▶ TASK REQUIREMENTS
Can you gather every line of the data below that contains the string "kern"? Uppercase and lowercase count as different.

▶ GIVEN RECORDS
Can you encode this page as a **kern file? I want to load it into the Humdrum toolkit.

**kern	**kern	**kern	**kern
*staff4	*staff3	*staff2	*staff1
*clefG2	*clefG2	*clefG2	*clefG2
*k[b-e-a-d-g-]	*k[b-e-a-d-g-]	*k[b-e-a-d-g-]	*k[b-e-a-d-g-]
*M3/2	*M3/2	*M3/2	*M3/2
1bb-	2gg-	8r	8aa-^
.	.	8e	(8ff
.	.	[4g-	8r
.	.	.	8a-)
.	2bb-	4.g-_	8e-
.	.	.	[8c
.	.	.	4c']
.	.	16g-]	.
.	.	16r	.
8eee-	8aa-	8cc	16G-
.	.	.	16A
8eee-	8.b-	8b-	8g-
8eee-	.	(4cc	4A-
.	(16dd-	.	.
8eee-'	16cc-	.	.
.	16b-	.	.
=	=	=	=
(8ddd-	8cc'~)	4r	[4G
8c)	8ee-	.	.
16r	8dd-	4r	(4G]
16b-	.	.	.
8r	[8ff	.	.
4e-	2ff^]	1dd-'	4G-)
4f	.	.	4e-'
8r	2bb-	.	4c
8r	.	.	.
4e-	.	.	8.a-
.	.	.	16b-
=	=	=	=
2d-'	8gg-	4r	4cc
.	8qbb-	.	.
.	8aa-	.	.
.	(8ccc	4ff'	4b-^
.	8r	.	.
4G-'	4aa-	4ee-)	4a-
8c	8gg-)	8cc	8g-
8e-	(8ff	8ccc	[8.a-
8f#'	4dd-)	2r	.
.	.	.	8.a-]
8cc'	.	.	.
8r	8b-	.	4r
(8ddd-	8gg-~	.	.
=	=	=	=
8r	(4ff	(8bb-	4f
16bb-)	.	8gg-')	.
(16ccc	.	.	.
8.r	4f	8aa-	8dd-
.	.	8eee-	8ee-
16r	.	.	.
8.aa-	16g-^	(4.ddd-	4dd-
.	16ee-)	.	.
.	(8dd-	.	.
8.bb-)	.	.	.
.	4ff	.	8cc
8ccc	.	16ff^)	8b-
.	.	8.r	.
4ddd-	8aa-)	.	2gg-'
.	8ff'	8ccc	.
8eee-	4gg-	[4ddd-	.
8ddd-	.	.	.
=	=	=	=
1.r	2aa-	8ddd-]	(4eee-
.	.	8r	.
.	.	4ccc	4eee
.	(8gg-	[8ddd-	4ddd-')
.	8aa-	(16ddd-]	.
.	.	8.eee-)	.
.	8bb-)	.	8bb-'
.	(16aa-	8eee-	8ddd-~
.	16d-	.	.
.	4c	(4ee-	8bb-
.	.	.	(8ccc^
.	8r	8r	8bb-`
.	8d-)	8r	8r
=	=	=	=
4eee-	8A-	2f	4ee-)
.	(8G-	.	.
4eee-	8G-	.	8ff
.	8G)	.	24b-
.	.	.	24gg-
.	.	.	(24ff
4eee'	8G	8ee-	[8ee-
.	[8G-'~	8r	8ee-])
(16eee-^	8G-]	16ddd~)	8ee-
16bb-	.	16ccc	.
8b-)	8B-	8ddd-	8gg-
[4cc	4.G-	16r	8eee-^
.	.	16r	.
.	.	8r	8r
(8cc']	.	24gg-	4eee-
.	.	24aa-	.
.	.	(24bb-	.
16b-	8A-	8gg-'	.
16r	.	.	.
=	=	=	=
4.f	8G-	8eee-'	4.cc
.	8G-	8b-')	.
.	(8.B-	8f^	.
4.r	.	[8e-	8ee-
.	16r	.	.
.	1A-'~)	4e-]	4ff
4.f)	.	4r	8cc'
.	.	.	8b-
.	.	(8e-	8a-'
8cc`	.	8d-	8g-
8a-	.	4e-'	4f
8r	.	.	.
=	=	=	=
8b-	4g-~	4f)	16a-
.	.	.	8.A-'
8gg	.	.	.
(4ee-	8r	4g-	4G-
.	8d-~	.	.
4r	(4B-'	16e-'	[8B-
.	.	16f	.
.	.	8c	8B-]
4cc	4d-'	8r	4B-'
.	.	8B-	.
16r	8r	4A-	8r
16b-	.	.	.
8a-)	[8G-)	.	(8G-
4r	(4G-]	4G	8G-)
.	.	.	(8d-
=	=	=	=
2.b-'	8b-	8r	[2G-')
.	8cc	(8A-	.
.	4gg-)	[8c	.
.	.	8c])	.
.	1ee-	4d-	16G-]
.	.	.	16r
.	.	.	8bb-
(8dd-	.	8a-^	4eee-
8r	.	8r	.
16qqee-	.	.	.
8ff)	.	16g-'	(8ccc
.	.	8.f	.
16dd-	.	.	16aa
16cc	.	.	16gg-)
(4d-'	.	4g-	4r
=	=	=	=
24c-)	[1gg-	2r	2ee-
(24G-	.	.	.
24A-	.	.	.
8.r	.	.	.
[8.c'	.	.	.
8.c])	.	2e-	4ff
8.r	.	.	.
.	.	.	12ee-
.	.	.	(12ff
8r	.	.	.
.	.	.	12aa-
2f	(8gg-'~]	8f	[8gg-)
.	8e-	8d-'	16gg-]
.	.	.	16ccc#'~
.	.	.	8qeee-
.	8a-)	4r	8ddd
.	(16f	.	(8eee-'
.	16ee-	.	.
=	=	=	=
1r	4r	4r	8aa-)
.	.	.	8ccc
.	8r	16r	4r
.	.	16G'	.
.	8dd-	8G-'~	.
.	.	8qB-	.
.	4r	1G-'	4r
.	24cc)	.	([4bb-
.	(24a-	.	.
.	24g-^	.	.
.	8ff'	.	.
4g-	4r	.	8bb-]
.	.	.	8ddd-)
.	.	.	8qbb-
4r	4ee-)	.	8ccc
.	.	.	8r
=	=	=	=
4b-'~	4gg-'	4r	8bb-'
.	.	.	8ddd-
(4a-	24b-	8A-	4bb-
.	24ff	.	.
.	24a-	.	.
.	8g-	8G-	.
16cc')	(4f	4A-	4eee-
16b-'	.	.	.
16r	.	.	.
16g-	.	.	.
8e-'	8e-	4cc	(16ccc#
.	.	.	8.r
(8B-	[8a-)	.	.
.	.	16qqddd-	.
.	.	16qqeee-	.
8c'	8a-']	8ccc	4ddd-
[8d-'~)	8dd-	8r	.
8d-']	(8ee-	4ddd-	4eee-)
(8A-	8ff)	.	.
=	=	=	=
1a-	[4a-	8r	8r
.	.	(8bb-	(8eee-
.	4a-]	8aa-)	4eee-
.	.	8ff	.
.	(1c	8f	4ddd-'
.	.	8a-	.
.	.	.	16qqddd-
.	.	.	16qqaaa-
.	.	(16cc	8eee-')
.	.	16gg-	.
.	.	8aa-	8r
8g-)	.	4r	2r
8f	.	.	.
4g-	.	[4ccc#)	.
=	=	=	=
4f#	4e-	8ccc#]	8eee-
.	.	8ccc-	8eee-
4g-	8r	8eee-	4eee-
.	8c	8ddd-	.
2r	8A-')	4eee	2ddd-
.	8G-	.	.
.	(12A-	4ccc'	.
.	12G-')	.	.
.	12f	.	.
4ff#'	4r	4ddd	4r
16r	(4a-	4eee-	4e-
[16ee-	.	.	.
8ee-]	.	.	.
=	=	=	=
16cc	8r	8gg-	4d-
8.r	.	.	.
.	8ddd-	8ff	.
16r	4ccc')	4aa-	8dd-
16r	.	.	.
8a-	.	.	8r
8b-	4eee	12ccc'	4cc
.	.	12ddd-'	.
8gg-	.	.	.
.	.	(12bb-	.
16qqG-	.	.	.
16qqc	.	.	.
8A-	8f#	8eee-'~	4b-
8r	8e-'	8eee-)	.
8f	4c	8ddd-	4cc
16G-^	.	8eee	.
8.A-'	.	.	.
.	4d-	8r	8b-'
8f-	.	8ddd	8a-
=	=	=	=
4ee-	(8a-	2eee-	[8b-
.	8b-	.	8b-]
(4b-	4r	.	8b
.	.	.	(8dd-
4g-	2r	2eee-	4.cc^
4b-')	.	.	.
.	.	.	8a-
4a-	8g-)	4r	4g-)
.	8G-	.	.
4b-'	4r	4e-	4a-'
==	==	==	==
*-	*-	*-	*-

▶ ANSWER BELOW
Can you encode this page as a **kern file? I want to load it into the Humdrum toolkit.
**kern	**kern	**kern	**kern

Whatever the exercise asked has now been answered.